Material for this task »
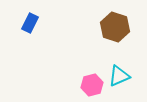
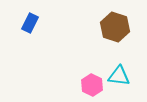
cyan triangle: rotated 30 degrees clockwise
pink hexagon: rotated 20 degrees counterclockwise
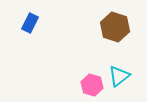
cyan triangle: rotated 45 degrees counterclockwise
pink hexagon: rotated 10 degrees counterclockwise
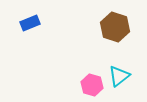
blue rectangle: rotated 42 degrees clockwise
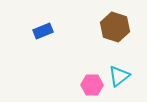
blue rectangle: moved 13 px right, 8 px down
pink hexagon: rotated 15 degrees counterclockwise
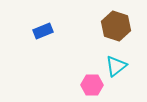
brown hexagon: moved 1 px right, 1 px up
cyan triangle: moved 3 px left, 10 px up
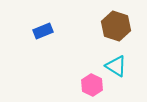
cyan triangle: rotated 50 degrees counterclockwise
pink hexagon: rotated 25 degrees clockwise
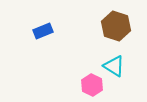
cyan triangle: moved 2 px left
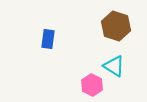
blue rectangle: moved 5 px right, 8 px down; rotated 60 degrees counterclockwise
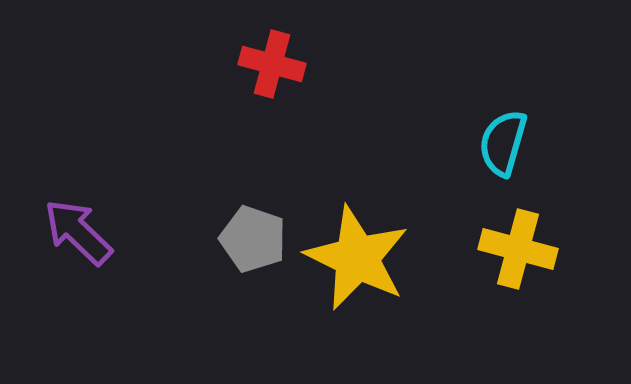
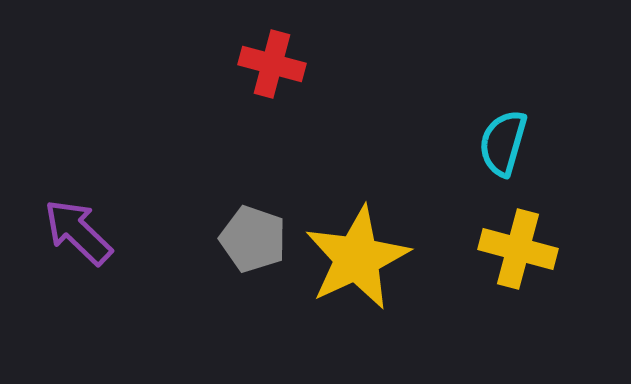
yellow star: rotated 21 degrees clockwise
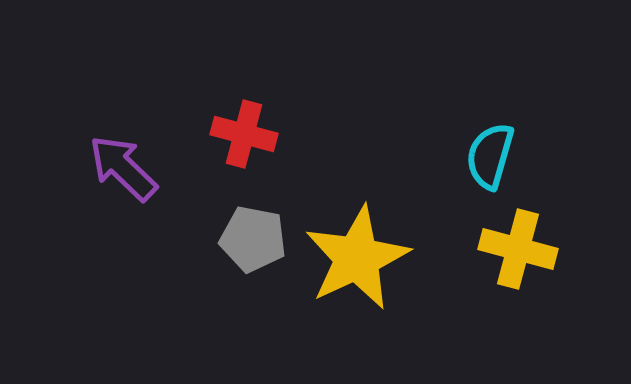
red cross: moved 28 px left, 70 px down
cyan semicircle: moved 13 px left, 13 px down
purple arrow: moved 45 px right, 64 px up
gray pentagon: rotated 8 degrees counterclockwise
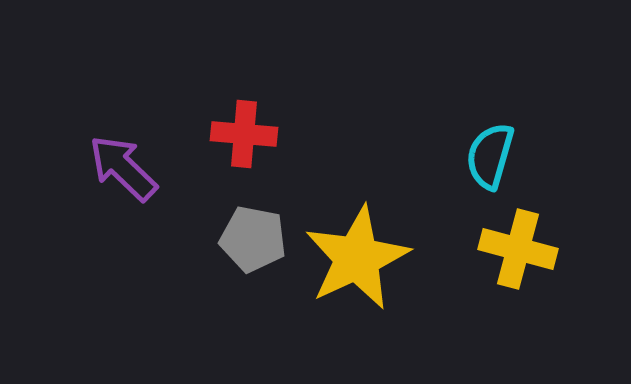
red cross: rotated 10 degrees counterclockwise
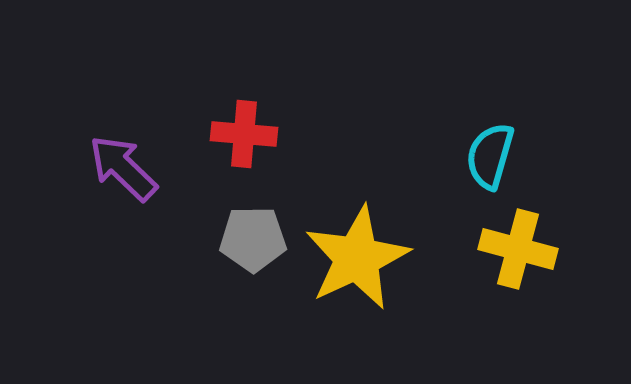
gray pentagon: rotated 12 degrees counterclockwise
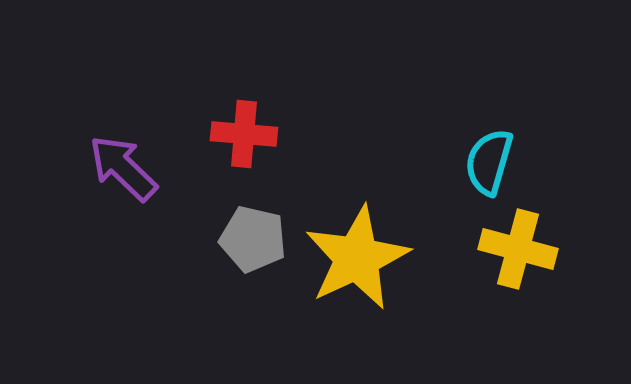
cyan semicircle: moved 1 px left, 6 px down
gray pentagon: rotated 14 degrees clockwise
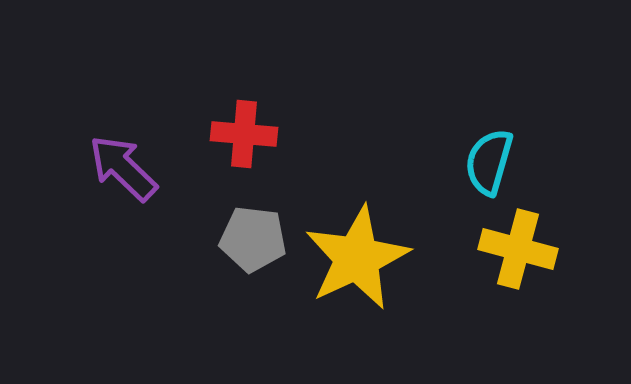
gray pentagon: rotated 6 degrees counterclockwise
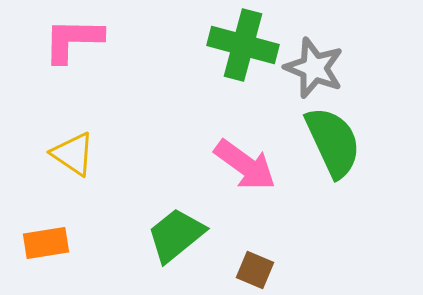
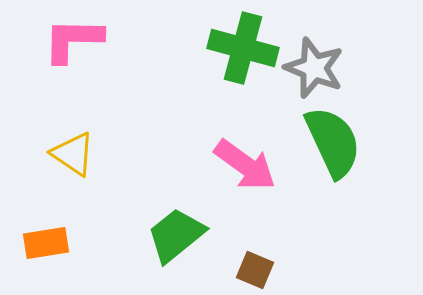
green cross: moved 3 px down
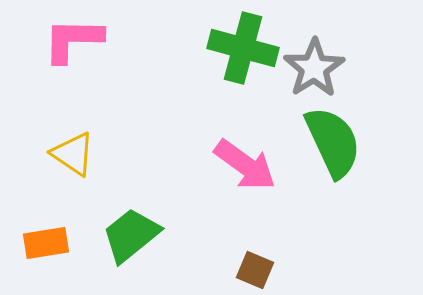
gray star: rotated 18 degrees clockwise
green trapezoid: moved 45 px left
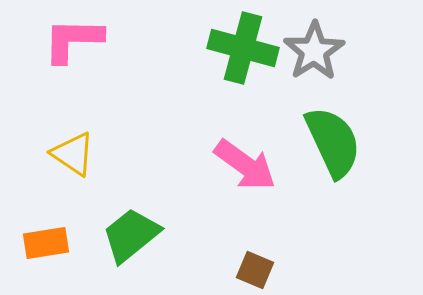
gray star: moved 17 px up
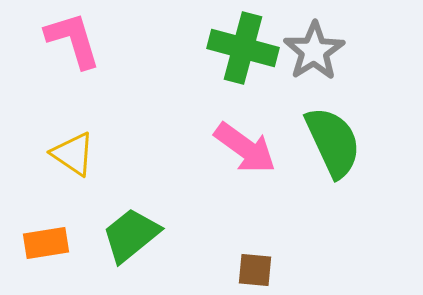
pink L-shape: rotated 72 degrees clockwise
pink arrow: moved 17 px up
brown square: rotated 18 degrees counterclockwise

What is asked » Write out every line of the material above, keeping each one word for word, and leave out the pictures.

Worked answer »
cyan triangle: rotated 30 degrees clockwise
pink hexagon: rotated 20 degrees counterclockwise
cyan triangle: rotated 45 degrees counterclockwise
pink hexagon: rotated 10 degrees counterclockwise
blue rectangle: rotated 42 degrees clockwise
blue rectangle: moved 13 px right, 8 px down
pink hexagon: rotated 15 degrees counterclockwise
brown hexagon: moved 1 px right, 1 px up
cyan triangle: moved 3 px left, 10 px up
cyan triangle: rotated 50 degrees counterclockwise
pink hexagon: rotated 25 degrees clockwise
cyan triangle: moved 2 px left
blue rectangle: moved 5 px right, 8 px down; rotated 60 degrees counterclockwise
yellow star: rotated 21 degrees clockwise
red cross: moved 28 px left, 70 px down
cyan semicircle: moved 13 px left, 13 px down
purple arrow: moved 45 px right, 64 px up
gray pentagon: rotated 8 degrees counterclockwise
red cross: rotated 10 degrees counterclockwise
gray pentagon: rotated 12 degrees counterclockwise
cyan semicircle: moved 1 px left, 6 px down
gray pentagon: rotated 14 degrees clockwise
gray pentagon: rotated 6 degrees counterclockwise
green cross: moved 3 px down
gray star: rotated 18 degrees clockwise
green trapezoid: moved 45 px left
gray star: moved 17 px up
pink L-shape: rotated 72 degrees clockwise
pink arrow: moved 17 px up
brown square: rotated 18 degrees counterclockwise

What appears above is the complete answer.